» WHAT IS BEING ASKED
Consider the listing below. Extract exactly the lines from the line containing "camera: 155 degrees right, 5 degrees down" to the line containing "(517, 174) = (245, 218): black", both included.

» RECORDS
· · ·

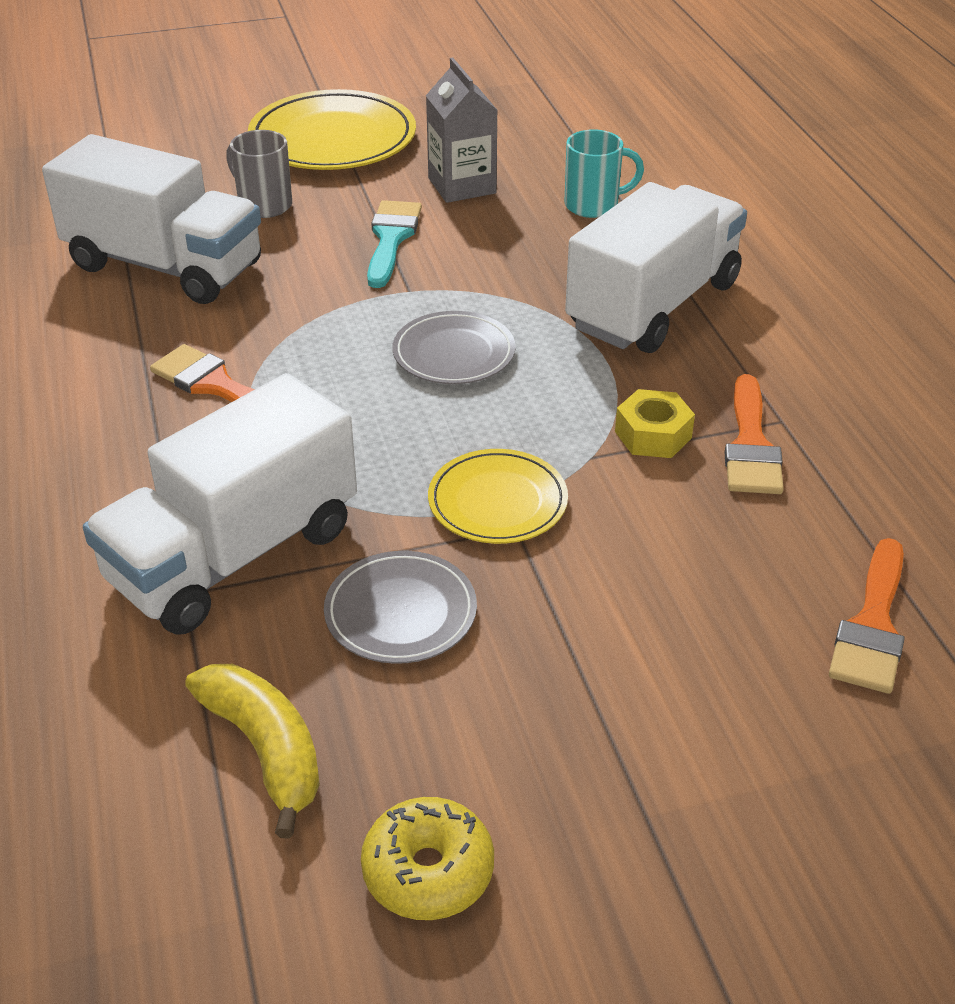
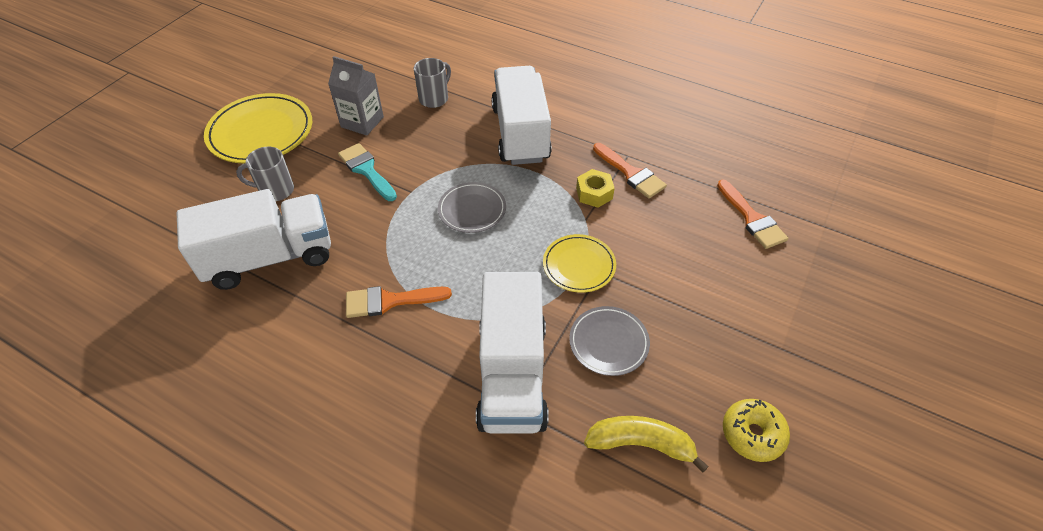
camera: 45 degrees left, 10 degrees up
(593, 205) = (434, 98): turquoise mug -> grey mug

· · ·

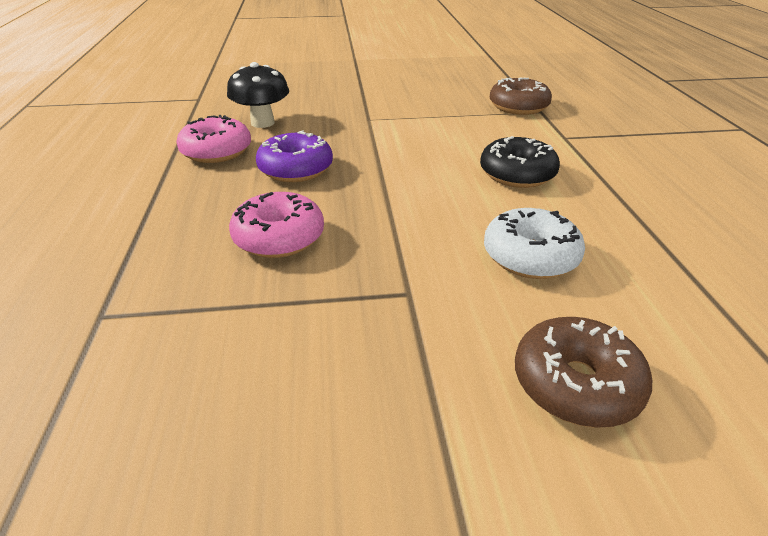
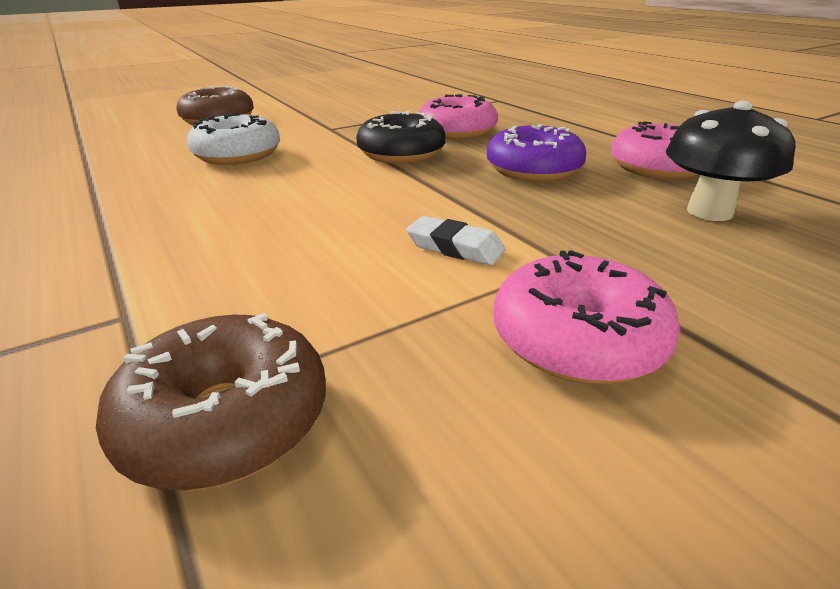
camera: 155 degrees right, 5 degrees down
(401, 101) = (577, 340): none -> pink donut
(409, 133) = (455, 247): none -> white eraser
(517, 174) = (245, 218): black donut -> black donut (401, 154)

· · ·

» RESPONSE TO THIS EXERCISE
camera: 155 degrees right, 5 degrees down
(401, 101) = (577, 340): none -> pink donut
(409, 133) = (455, 247): none -> white eraser
(517, 174) = (245, 218): black donut -> black donut (401, 154)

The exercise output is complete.